WHAT TO PRODUCE:
Type out the listing again, exactly, with every line included.
─── PROVIDED MATERIAL
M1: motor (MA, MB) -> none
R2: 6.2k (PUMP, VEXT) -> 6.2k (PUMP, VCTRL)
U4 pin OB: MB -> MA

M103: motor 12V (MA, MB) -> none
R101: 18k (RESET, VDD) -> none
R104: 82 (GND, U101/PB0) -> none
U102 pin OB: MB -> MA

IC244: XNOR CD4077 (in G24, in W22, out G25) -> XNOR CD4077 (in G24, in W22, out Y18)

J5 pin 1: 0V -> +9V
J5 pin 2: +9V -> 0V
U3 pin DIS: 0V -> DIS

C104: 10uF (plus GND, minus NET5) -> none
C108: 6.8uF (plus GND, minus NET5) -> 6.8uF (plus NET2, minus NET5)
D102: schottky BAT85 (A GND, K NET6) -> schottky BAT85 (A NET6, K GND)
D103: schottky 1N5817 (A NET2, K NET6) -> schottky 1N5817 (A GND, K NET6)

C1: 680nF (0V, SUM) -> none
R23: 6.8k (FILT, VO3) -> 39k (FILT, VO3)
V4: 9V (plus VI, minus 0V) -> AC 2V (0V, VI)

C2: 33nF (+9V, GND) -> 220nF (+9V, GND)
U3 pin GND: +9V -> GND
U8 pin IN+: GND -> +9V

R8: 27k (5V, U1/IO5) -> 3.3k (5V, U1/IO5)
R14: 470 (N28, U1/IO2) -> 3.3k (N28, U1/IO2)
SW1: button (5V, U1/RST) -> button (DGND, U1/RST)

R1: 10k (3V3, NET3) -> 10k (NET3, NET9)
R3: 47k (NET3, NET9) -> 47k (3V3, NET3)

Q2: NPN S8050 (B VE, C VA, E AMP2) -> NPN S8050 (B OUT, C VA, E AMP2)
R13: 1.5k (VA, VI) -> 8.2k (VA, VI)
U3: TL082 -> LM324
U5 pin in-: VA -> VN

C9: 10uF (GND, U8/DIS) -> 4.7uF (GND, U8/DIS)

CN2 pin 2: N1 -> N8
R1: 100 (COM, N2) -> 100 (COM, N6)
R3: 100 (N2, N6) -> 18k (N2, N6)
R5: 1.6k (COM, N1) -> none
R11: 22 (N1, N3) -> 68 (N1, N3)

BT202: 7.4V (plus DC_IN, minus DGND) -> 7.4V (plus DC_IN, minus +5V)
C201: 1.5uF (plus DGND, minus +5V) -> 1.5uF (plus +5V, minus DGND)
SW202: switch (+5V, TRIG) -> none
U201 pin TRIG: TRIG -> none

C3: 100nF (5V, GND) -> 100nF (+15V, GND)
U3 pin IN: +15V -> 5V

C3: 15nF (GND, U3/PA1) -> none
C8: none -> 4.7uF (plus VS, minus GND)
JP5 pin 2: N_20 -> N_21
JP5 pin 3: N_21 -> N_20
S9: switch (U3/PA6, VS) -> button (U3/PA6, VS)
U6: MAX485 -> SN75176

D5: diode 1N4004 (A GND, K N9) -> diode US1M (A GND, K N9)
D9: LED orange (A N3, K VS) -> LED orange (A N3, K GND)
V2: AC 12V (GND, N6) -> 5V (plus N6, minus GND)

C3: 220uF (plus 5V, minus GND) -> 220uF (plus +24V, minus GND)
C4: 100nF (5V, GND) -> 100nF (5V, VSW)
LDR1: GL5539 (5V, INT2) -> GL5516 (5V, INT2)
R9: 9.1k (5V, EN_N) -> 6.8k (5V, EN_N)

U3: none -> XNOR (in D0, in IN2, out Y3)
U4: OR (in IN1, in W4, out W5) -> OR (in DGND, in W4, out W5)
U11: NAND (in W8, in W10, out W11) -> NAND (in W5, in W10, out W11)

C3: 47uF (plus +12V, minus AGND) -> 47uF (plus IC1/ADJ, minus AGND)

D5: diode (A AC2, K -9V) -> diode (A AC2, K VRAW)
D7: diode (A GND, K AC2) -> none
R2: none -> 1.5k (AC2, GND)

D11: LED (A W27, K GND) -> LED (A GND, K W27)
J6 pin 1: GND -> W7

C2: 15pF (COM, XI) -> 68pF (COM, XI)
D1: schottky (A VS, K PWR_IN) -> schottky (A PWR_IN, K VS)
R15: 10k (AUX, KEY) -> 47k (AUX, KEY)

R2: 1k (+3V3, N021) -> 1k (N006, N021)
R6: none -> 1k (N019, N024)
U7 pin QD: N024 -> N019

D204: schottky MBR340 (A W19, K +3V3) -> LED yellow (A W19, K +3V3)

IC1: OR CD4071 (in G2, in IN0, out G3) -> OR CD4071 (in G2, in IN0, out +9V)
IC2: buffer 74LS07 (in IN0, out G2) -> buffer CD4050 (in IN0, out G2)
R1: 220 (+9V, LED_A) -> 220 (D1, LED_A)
──────
WORKED SOLUTION:
M1: motor (MA, MB) -> none
R2: 6.2k (PUMP, VEXT) -> 6.2k (PUMP, VCTRL)
U4 pin OB: MB -> MA

M103: motor 12V (MA, MB) -> none
R101: 18k (RESET, VDD) -> none
R104: 82 (GND, U101/PB0) -> none
U102 pin OB: MB -> MA

IC244: XNOR CD4077 (in G24, in W22, out G25) -> XNOR CD4077 (in G24, in W22, out Y18)

J5 pin 1: 0V -> +9V
J5 pin 2: +9V -> 0V
U3 pin DIS: 0V -> DIS

C104: 10uF (plus GND, minus NET5) -> none
C108: 6.8uF (plus GND, minus NET5) -> 6.8uF (plus NET2, minus NET5)
D102: schottky BAT85 (A GND, K NET6) -> schottky BAT85 (A NET6, K GND)
D103: schottky 1N5817 (A NET2, K NET6) -> schottky 1N5817 (A GND, K NET6)

C1: 680nF (0V, SUM) -> none
R23: 6.8k (FILT, VO3) -> 39k (FILT, VO3)
V4: 9V (plus VI, minus 0V) -> AC 2V (0V, VI)

C2: 33nF (+9V, GND) -> 220nF (+9V, GND)
U3 pin GND: +9V -> GND
U8 pin IN+: GND -> +9V

R8: 27k (5V, U1/IO5) -> 3.3k (5V, U1/IO5)
R14: 470 (N28, U1/IO2) -> 3.3k (N28, U1/IO2)
SW1: button (5V, U1/RST) -> button (DGND, U1/RST)

R1: 10k (3V3, NET3) -> 10k (NET3, NET9)
R3: 47k (NET3, NET9) -> 47k (3V3, NET3)

Q2: NPN S8050 (B VE, C VA, E AMP2) -> NPN S8050 (B OUT, C VA, E AMP2)
R13: 1.5k (VA, VI) -> 8.2k (VA, VI)
U3: TL082 -> LM324
U5 pin in-: VA -> VN

C9: 10uF (GND, U8/DIS) -> 4.7uF (GND, U8/DIS)

CN2 pin 2: N1 -> N8
R1: 100 (COM, N2) -> 100 (COM, N6)
R3: 100 (N2, N6) -> 18k (N2, N6)
R5: 1.6k (COM, N1) -> none
R11: 22 (N1, N3) -> 68 (N1, N3)

BT202: 7.4V (plus DC_IN, minus DGND) -> 7.4V (plus DC_IN, minus +5V)
C201: 1.5uF (plus DGND, minus +5V) -> 1.5uF (plus +5V, minus DGND)
SW202: switch (+5V, TRIG) -> none
U201 pin TRIG: TRIG -> none

C3: 100nF (5V, GND) -> 100nF (+15V, GND)
U3 pin IN: +15V -> 5V

C3: 15nF (GND, U3/PA1) -> none
C8: none -> 4.7uF (plus VS, minus GND)
JP5 pin 2: N_20 -> N_21
JP5 pin 3: N_21 -> N_20
S9: switch (U3/PA6, VS) -> button (U3/PA6, VS)
U6: MAX485 -> SN75176

D5: diode 1N4004 (A GND, K N9) -> diode US1M (A GND, K N9)
D9: LED orange (A N3, K VS) -> LED orange (A N3, K GND)
V2: AC 12V (GND, N6) -> 5V (plus N6, minus GND)

C3: 220uF (plus 5V, minus GND) -> 220uF (plus +24V, minus GND)
C4: 100nF (5V, GND) -> 100nF (5V, VSW)
LDR1: GL5539 (5V, INT2) -> GL5516 (5V, INT2)
R9: 9.1k (5V, EN_N) -> 6.8k (5V, EN_N)

U3: none -> XNOR (in D0, in IN2, out Y3)
U4: OR (in IN1, in W4, out W5) -> OR (in DGND, in W4, out W5)
U11: NAND (in W8, in W10, out W11) -> NAND (in W5, in W10, out W11)

C3: 47uF (plus +12V, minus AGND) -> 47uF (plus IC1/ADJ, minus AGND)

D5: diode (A AC2, K -9V) -> diode (A AC2, K VRAW)
D7: diode (A GND, K AC2) -> none
R2: none -> 1.5k (AC2, GND)

D11: LED (A W27, K GND) -> LED (A GND, K W27)
J6 pin 1: GND -> W7

C2: 15pF (COM, XI) -> 68pF (COM, XI)
D1: schottky (A VS, K PWR_IN) -> schottky (A PWR_IN, K VS)
R15: 10k (AUX, KEY) -> 47k (AUX, KEY)

R2: 1k (+3V3, N021) -> 1k (N006, N021)
R6: none -> 1k (N019, N024)
U7 pin QD: N024 -> N019

D204: schottky MBR340 (A W19, K +3V3) -> LED yellow (A W19, K +3V3)

IC1: OR CD4071 (in G2, in IN0, out G3) -> OR CD4071 (in G2, in IN0, out +9V)
IC2: buffer 74LS07 (in IN0, out G2) -> buffer CD4050 (in IN0, out G2)
R1: 220 (+9V, LED_A) -> 220 (D1, LED_A)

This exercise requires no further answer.